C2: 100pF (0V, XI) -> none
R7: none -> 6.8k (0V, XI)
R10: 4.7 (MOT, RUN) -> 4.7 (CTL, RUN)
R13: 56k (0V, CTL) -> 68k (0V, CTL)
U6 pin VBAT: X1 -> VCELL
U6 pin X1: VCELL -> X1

* * *

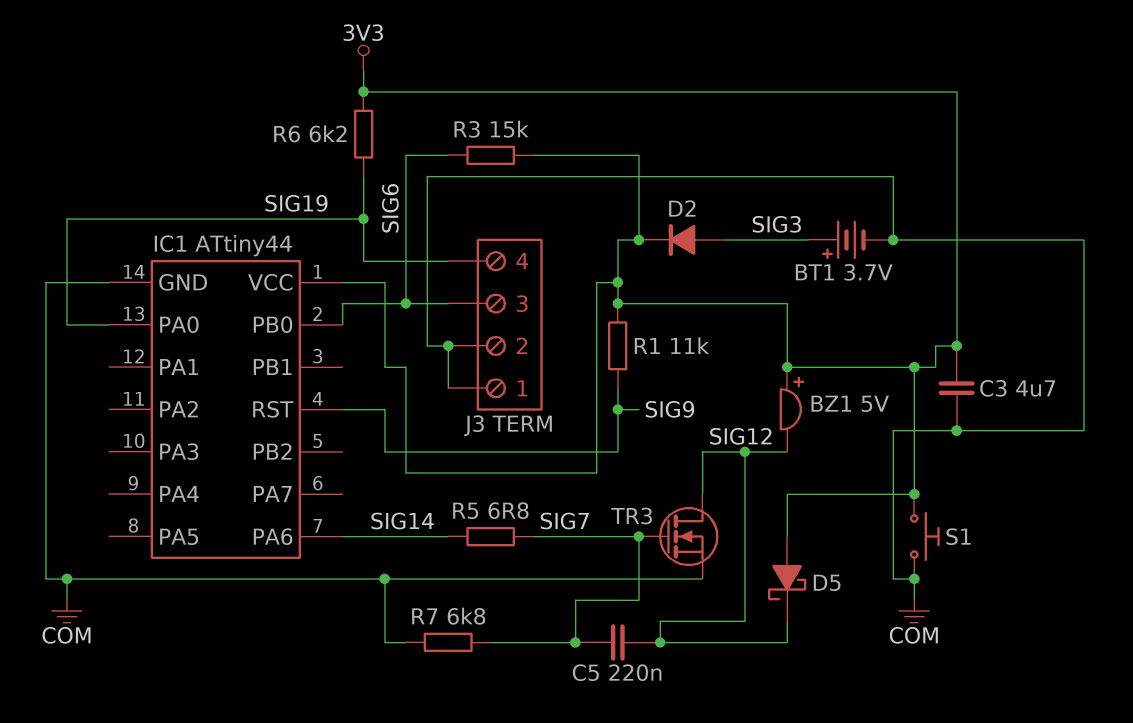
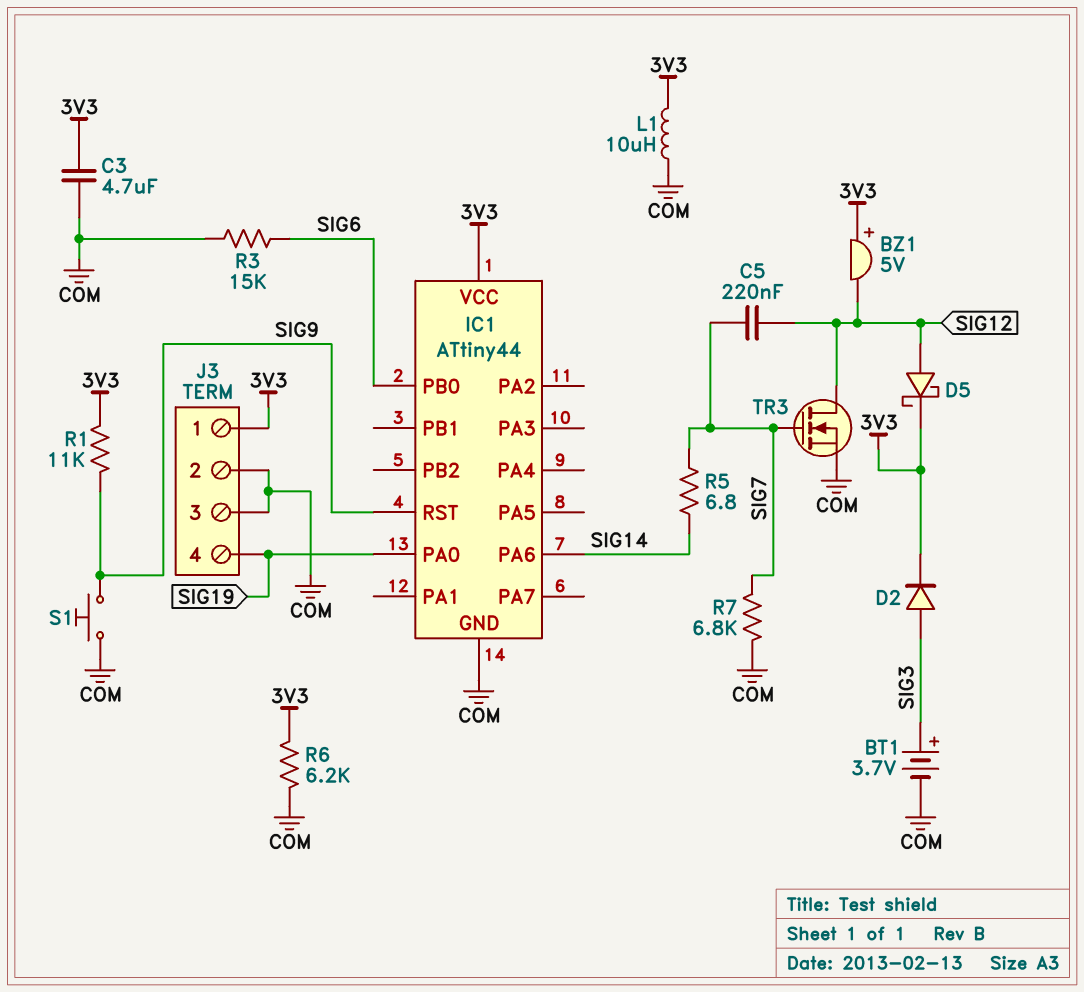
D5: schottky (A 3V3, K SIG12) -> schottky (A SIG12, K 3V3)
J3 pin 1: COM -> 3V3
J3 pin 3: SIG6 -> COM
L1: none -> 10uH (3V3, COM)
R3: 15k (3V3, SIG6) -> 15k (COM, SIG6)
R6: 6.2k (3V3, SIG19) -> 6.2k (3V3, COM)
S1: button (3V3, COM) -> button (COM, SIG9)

---

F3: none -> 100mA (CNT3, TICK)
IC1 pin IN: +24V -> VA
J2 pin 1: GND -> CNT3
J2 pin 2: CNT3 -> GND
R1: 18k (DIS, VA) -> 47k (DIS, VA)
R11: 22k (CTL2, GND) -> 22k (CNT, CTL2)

### What the exercise asks
Above this task is a listing. Restate, word for word and with nothing added, the lines from the one with "IC1 pin IN: +24V -> VA" through the one with "R11: 22k (CTL2, GND) -> 22k (CNT, CTL2)".

### Response to this exercise
IC1 pin IN: +24V -> VA
J2 pin 1: GND -> CNT3
J2 pin 2: CNT3 -> GND
R1: 18k (DIS, VA) -> 47k (DIS, VA)
R11: 22k (CTL2, GND) -> 22k (CNT, CTL2)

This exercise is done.